====== Provided material ======

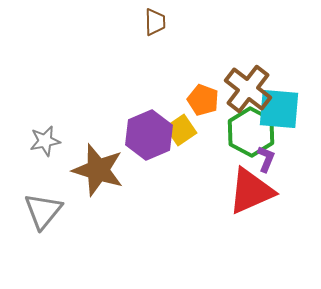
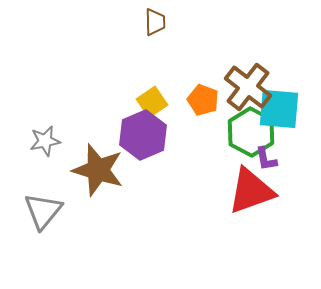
brown cross: moved 2 px up
yellow square: moved 29 px left, 28 px up
purple hexagon: moved 6 px left
purple L-shape: rotated 148 degrees clockwise
red triangle: rotated 4 degrees clockwise
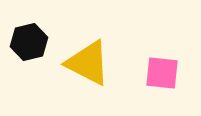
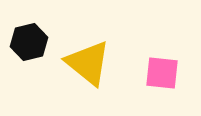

======

## [Work order]
All of the entries above should be retyped exactly, with the pictures left out.

## [Result for this exercise]
brown cross: moved 2 px up
yellow square: moved 29 px left, 28 px up
purple hexagon: moved 6 px left
purple L-shape: rotated 148 degrees clockwise
red triangle: rotated 4 degrees clockwise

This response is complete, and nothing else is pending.